:: Task to complete ::
Exact copies of all the lines below are required, with the pictures omitted.

Top of Records to use

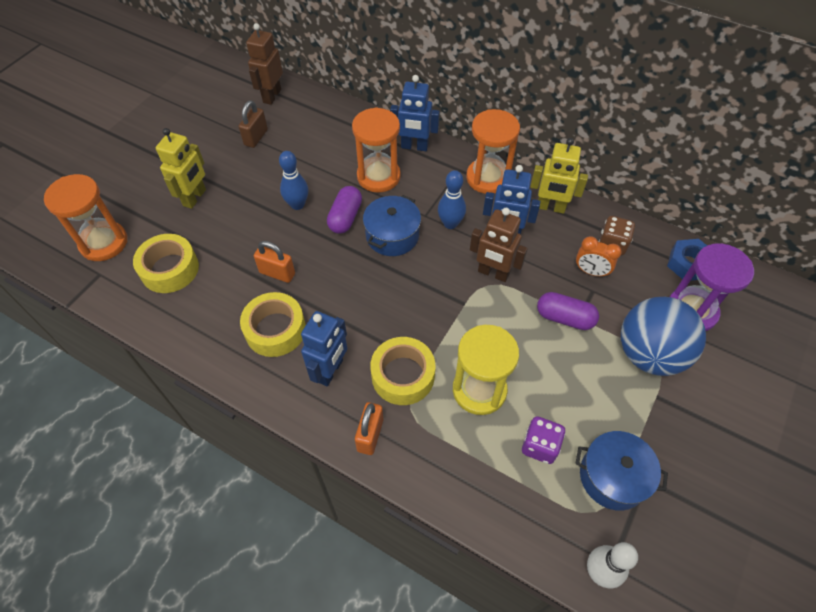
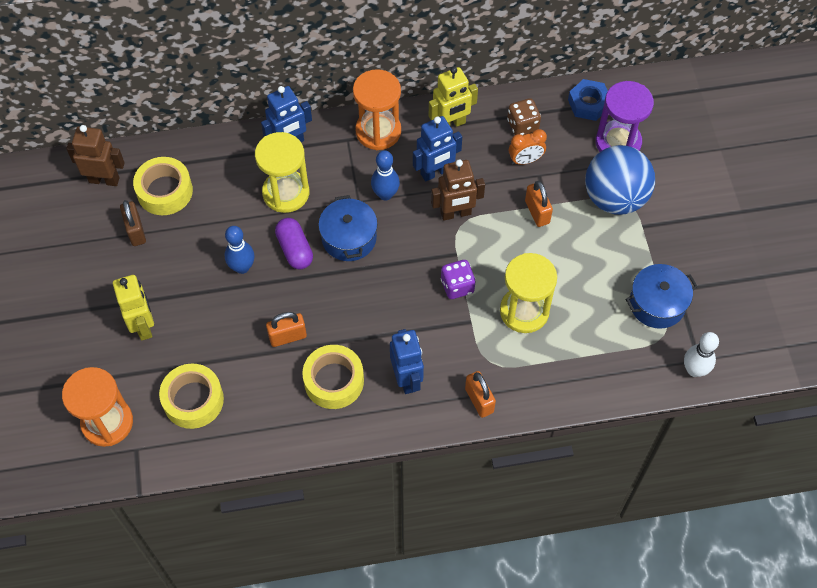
camera: 40 degrees left, 5 degrees up
(271, 96) = (104, 179): brown robot -> brown robot turned 120 degrees clockwise
(378, 176) = (286, 193): orange hourglass -> yellow hourglass
(403, 375) = (462, 342): yellow tape -> yellow tape (165, 191)
(540, 446) = (596, 319): purple dice -> purple dice (457, 286)
(564, 318) = (537, 212): purple capsule -> orange padlock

Bottom of Records to use

:: Problem solution ::
camera: 40 degrees left, 5 degrees up
(271, 96) = (104, 179): brown robot -> brown robot turned 120 degrees clockwise
(378, 176) = (286, 193): orange hourglass -> yellow hourglass
(403, 375) = (462, 342): yellow tape -> yellow tape (165, 191)
(540, 446) = (596, 319): purple dice -> purple dice (457, 286)
(564, 318) = (537, 212): purple capsule -> orange padlock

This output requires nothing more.